**Input rows**
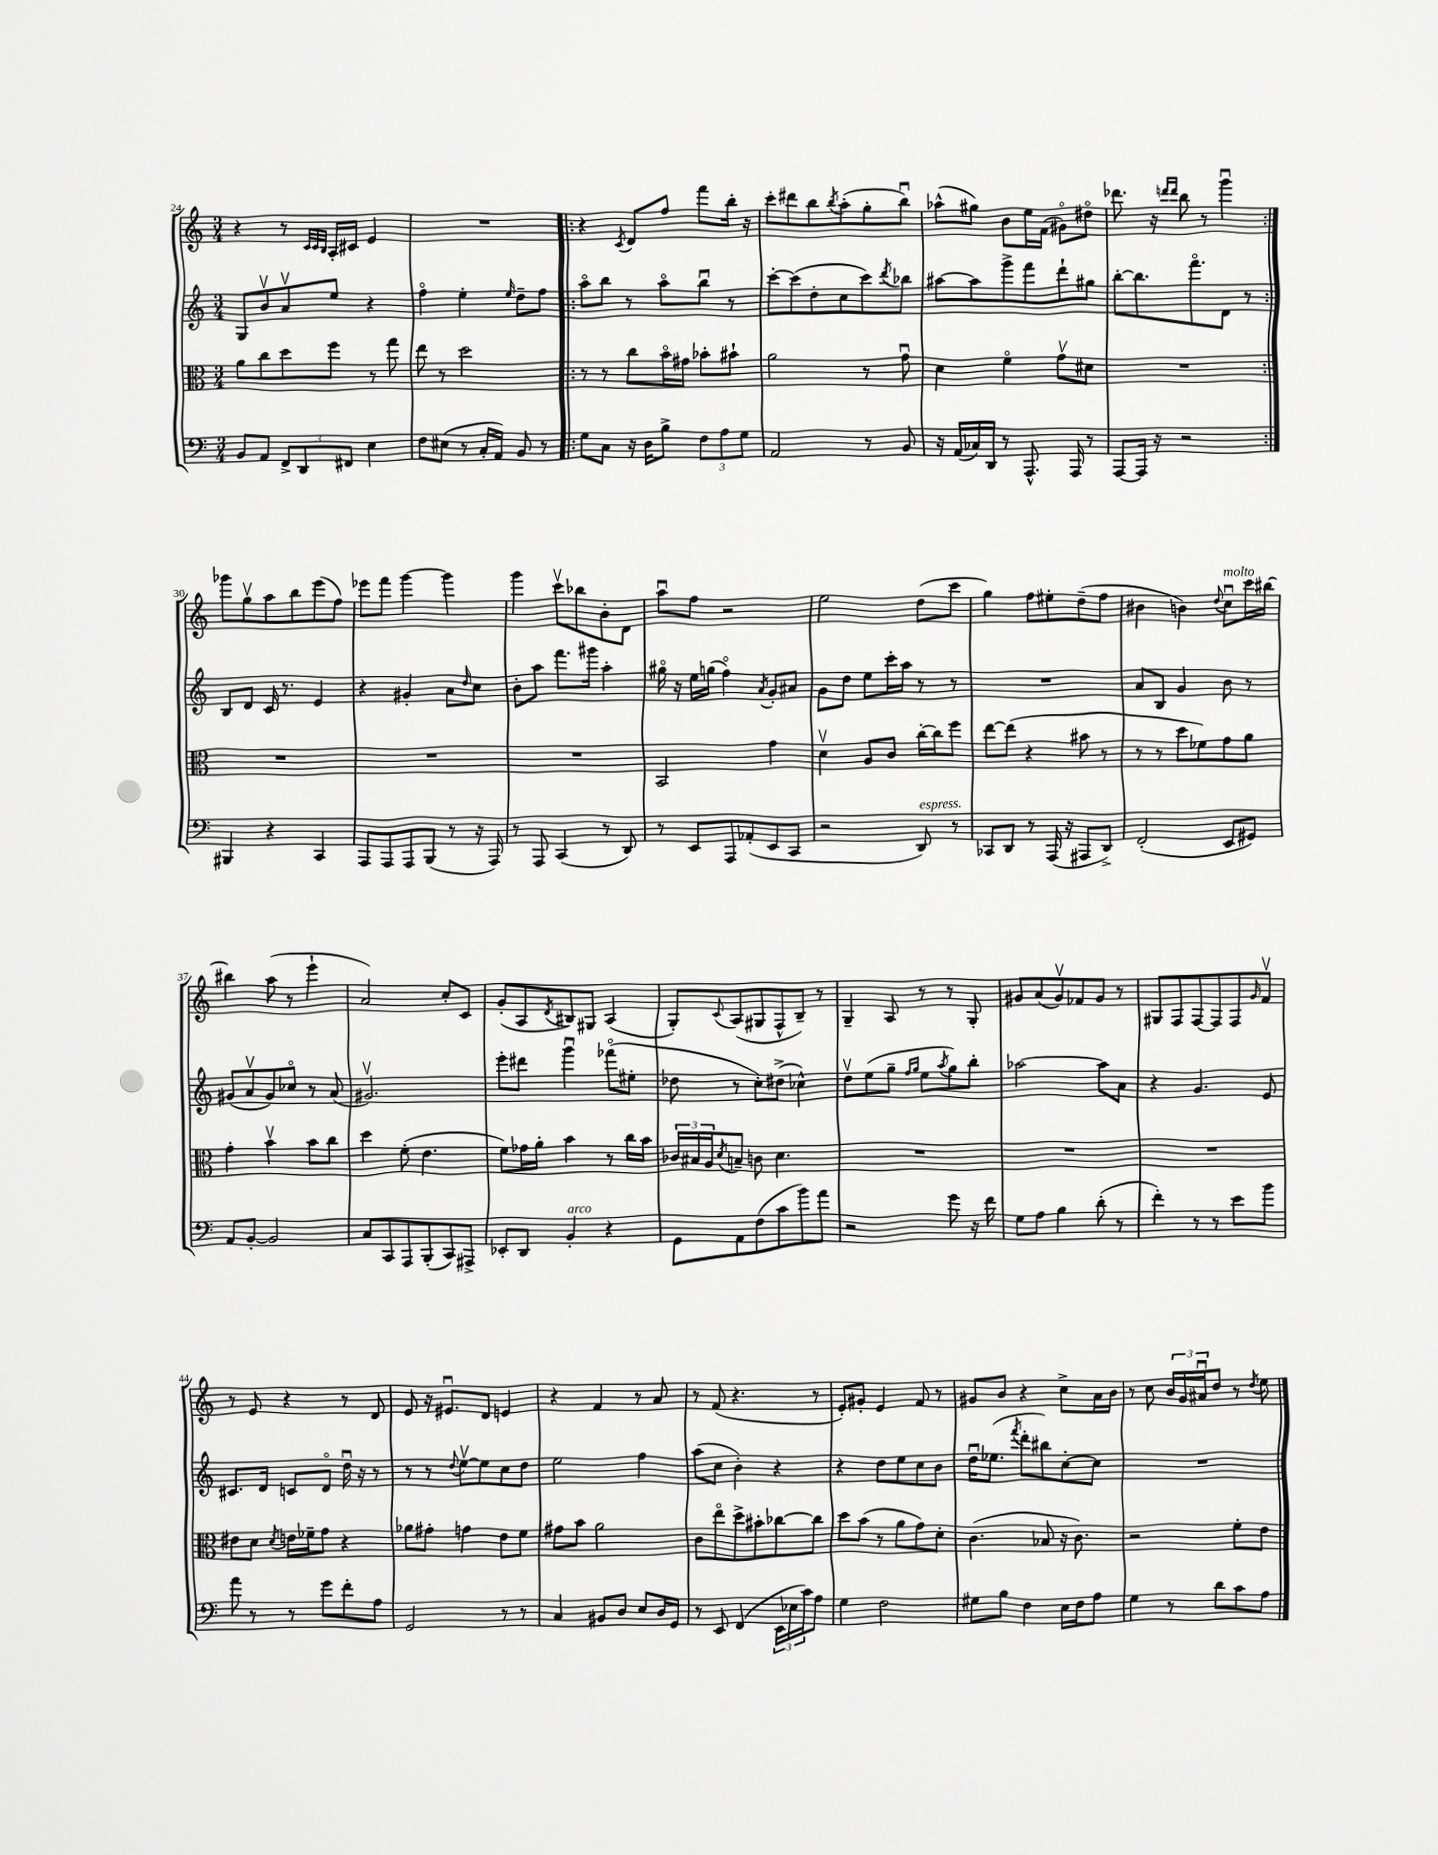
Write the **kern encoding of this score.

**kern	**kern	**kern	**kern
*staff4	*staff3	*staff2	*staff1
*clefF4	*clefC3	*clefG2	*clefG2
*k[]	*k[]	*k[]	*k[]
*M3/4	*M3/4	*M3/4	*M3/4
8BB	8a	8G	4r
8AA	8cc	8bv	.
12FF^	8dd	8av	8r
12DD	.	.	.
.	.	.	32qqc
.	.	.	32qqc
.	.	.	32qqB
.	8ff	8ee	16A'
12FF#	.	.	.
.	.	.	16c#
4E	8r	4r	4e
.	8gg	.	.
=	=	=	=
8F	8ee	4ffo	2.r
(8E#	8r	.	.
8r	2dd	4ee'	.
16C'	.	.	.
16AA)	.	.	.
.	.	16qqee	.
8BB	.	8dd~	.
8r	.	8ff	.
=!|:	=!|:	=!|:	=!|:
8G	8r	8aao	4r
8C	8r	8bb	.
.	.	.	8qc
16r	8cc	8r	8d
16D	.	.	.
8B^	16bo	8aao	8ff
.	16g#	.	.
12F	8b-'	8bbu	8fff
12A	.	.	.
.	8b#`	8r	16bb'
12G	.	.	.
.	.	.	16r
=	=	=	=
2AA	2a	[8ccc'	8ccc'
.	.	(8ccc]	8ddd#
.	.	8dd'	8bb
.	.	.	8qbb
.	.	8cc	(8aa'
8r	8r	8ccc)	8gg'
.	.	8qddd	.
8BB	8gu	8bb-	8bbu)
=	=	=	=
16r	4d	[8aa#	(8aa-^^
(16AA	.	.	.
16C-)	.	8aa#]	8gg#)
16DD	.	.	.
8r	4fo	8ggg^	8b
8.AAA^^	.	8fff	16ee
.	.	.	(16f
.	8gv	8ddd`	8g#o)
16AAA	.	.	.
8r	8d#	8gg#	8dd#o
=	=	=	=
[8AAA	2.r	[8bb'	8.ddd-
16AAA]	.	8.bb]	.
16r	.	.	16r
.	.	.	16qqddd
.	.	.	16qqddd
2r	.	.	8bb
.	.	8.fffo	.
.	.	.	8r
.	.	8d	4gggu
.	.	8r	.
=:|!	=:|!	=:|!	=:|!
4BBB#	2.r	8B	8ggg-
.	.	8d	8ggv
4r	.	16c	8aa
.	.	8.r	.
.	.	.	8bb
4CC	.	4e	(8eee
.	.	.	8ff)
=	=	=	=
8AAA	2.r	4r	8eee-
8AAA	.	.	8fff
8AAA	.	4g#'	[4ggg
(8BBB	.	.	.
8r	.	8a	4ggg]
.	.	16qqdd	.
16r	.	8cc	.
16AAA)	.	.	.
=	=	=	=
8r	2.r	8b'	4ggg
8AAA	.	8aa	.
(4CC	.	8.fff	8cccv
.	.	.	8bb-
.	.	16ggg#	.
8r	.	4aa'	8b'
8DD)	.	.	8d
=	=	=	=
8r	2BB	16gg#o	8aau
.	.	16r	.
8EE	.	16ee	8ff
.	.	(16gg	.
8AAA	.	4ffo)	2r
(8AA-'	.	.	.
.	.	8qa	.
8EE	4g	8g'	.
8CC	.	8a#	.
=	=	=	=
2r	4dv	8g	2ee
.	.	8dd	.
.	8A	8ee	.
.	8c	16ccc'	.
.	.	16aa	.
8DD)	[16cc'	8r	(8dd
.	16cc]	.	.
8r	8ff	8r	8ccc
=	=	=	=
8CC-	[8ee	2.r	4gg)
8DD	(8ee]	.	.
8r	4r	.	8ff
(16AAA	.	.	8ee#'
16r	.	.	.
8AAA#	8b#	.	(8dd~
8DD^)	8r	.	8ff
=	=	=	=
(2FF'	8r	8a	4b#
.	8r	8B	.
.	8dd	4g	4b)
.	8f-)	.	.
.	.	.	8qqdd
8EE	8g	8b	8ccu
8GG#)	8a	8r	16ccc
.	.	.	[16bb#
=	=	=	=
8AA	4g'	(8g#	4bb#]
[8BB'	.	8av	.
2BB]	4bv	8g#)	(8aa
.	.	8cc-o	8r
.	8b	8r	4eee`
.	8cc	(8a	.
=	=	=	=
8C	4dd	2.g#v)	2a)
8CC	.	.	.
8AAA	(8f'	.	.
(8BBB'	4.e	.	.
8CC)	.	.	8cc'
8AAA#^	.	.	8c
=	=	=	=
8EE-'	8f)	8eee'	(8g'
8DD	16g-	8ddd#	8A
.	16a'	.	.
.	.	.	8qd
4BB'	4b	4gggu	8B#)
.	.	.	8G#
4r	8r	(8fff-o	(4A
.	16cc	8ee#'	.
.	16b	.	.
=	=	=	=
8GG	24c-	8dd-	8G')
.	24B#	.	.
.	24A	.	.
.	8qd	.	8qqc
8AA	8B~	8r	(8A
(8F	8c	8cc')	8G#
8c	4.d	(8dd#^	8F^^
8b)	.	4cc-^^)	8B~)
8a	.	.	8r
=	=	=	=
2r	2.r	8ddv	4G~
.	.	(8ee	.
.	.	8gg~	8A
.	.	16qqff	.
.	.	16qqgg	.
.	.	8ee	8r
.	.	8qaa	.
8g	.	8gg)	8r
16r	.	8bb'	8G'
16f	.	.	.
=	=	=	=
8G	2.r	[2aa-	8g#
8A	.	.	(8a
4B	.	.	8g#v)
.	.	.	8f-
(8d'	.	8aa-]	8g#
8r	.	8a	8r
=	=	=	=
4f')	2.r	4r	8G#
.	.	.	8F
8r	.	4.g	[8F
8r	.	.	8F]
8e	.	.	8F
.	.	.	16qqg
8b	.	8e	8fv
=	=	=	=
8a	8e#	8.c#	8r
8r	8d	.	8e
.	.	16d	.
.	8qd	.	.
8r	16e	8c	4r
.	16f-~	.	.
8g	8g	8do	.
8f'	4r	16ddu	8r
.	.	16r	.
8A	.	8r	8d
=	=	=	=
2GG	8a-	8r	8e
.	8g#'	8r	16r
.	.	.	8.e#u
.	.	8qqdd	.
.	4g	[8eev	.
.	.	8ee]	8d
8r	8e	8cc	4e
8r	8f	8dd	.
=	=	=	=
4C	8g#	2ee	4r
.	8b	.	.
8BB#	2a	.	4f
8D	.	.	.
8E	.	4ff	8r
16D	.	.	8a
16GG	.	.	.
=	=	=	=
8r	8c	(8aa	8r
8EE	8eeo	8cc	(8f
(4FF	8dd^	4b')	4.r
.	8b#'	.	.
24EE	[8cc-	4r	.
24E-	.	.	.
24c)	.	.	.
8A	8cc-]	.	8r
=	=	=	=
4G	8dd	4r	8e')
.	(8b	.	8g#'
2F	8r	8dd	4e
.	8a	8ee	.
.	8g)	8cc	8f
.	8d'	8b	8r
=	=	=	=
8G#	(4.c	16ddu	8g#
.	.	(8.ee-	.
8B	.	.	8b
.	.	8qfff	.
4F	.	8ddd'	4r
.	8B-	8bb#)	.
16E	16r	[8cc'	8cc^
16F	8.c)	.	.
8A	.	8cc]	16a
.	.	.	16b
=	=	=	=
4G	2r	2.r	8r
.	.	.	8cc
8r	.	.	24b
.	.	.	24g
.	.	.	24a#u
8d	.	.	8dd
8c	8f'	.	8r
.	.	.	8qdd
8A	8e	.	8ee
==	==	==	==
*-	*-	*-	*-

**Requirement**
Identify each line in the listing above that contains the string "kern", and copy those lines out in full.

**Solution for this problem**
Write the **kern encoding of this score.
**kern	**kern	**kern	**kern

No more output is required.